▶ _What is being asked_
Please copy out the entries below exactly, beginning with the line that contains "U3 pin PB4: N_8 -> N_5" and ending with the line that contains "R1: 18k (EN, P4/1) -> 18k (EN, EN_N)", and include nothing outside that span.

[Collected data entries]
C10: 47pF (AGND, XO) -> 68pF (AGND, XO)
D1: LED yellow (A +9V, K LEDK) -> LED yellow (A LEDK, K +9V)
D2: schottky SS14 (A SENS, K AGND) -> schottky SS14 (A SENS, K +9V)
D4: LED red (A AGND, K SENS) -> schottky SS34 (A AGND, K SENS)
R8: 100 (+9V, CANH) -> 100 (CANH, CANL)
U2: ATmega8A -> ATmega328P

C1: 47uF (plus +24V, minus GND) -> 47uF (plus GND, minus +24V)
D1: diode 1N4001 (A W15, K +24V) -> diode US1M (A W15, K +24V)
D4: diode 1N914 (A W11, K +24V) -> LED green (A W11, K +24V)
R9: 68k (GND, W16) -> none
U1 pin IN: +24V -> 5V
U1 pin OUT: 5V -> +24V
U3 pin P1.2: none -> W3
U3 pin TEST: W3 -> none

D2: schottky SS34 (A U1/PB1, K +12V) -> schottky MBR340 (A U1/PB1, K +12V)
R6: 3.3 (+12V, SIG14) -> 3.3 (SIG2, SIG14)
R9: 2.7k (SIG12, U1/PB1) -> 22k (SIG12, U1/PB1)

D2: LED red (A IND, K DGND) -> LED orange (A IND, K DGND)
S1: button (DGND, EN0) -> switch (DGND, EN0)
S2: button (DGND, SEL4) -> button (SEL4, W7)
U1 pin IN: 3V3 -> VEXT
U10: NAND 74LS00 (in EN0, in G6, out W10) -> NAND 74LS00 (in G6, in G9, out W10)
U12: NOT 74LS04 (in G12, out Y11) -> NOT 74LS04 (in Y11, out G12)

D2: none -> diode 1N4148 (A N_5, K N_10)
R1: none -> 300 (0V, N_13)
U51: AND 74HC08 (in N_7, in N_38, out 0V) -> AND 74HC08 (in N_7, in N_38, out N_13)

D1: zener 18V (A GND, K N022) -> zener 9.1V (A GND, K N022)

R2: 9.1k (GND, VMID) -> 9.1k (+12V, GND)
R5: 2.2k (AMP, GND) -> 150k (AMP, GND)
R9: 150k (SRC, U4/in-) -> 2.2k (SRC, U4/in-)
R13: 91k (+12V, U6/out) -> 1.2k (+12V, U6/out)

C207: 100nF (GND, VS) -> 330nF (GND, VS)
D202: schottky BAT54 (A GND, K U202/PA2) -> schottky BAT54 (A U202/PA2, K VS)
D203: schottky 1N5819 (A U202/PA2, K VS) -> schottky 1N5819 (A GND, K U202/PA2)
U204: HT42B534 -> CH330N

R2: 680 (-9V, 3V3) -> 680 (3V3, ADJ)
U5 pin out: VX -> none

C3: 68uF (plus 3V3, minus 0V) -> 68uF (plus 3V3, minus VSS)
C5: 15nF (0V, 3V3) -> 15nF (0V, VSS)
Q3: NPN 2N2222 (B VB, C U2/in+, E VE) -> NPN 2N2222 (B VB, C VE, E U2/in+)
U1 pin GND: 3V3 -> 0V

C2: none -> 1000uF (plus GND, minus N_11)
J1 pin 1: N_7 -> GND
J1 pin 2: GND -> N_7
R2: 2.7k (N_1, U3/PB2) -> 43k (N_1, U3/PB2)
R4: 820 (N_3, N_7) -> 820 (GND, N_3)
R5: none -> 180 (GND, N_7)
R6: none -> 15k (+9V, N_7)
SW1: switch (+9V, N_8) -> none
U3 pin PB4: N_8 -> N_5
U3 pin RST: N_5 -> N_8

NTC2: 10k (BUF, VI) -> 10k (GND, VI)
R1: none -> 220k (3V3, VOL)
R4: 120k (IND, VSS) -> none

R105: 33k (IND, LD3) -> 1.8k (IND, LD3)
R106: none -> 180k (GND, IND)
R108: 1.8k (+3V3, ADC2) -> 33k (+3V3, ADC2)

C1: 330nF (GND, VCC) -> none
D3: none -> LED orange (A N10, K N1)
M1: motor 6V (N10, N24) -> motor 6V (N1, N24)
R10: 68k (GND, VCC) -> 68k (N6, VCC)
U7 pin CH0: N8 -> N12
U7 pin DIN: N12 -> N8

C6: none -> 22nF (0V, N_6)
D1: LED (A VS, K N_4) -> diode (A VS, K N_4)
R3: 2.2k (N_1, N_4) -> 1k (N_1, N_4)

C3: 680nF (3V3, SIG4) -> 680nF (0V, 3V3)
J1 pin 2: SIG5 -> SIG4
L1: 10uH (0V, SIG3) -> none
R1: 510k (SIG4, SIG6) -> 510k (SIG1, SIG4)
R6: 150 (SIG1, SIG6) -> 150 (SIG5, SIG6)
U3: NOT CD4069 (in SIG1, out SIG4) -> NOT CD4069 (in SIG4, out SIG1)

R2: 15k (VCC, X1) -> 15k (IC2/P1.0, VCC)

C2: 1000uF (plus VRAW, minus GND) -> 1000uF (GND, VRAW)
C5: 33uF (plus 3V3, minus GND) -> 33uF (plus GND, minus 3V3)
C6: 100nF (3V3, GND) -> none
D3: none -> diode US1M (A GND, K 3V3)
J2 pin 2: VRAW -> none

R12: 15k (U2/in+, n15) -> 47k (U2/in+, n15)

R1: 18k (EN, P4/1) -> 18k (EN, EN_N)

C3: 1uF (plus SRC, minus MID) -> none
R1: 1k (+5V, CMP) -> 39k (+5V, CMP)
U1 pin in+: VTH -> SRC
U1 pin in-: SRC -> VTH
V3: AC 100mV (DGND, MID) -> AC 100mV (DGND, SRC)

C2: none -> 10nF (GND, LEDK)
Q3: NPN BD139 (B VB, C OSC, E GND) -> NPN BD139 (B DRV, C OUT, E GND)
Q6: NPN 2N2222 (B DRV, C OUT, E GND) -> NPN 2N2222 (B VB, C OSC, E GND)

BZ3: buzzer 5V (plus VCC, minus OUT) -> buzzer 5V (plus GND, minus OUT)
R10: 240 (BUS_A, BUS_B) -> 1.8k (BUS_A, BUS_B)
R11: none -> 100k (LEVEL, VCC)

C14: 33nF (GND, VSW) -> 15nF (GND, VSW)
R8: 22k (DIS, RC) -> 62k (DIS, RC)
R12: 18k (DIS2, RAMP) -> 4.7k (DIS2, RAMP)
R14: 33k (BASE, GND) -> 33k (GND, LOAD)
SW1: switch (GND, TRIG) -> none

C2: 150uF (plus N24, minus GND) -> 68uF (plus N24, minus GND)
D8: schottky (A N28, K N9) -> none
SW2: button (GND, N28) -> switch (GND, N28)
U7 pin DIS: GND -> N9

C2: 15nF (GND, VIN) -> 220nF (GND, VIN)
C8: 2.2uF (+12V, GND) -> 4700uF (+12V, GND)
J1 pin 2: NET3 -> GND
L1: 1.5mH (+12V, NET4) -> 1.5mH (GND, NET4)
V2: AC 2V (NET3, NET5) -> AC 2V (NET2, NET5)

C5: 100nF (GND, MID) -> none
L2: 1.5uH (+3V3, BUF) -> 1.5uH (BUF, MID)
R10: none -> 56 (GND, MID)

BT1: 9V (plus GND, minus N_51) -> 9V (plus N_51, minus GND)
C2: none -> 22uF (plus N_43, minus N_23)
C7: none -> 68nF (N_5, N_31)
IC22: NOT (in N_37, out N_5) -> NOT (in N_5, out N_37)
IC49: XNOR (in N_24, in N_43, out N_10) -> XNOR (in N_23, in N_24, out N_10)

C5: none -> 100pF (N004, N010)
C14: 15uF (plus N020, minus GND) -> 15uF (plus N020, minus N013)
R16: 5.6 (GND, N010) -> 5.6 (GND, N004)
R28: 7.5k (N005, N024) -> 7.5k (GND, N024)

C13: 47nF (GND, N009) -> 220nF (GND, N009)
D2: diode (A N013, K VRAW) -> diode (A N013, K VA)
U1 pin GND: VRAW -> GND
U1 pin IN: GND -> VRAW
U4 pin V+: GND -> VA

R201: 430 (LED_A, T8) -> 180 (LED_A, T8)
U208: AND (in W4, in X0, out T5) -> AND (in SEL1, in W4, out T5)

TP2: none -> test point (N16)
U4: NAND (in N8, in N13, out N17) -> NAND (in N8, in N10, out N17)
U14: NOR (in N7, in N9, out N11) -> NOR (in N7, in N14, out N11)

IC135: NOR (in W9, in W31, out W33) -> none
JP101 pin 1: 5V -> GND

▶ _Answer to the exercise_
U3 pin PB4: N_8 -> N_5
U3 pin RST: N_5 -> N_8

NTC2: 10k (BUF, VI) -> 10k (GND, VI)
R1: none -> 220k (3V3, VOL)
R4: 120k (IND, VSS) -> none

R105: 33k (IND, LD3) -> 1.8k (IND, LD3)
R106: none -> 180k (GND, IND)
R108: 1.8k (+3V3, ADC2) -> 33k (+3V3, ADC2)

C1: 330nF (GND, VCC) -> none
D3: none -> LED orange (A N10, K N1)
M1: motor 6V (N10, N24) -> motor 6V (N1, N24)
R10: 68k (GND, VCC) -> 68k (N6, VCC)
U7 pin CH0: N8 -> N12
U7 pin DIN: N12 -> N8

C6: none -> 22nF (0V, N_6)
D1: LED (A VS, K N_4) -> diode (A VS, K N_4)
R3: 2.2k (N_1, N_4) -> 1k (N_1, N_4)

C3: 680nF (3V3, SIG4) -> 680nF (0V, 3V3)
J1 pin 2: SIG5 -> SIG4
L1: 10uH (0V, SIG3) -> none
R1: 510k (SIG4, SIG6) -> 510k (SIG1, SIG4)
R6: 150 (SIG1, SIG6) -> 150 (SIG5, SIG6)
U3: NOT CD4069 (in SIG1, out SIG4) -> NOT CD4069 (in SIG4, out SIG1)

R2: 15k (VCC, X1) -> 15k (IC2/P1.0, VCC)

C2: 1000uF (plus VRAW, minus GND) -> 1000uF (GND, VRAW)
C5: 33uF (plus 3V3, minus GND) -> 33uF (plus GND, minus 3V3)
C6: 100nF (3V3, GND) -> none
D3: none -> diode US1M (A GND, K 3V3)
J2 pin 2: VRAW -> none

R12: 15k (U2/in+, n15) -> 47k (U2/in+, n15)

R1: 18k (EN, P4/1) -> 18k (EN, EN_N)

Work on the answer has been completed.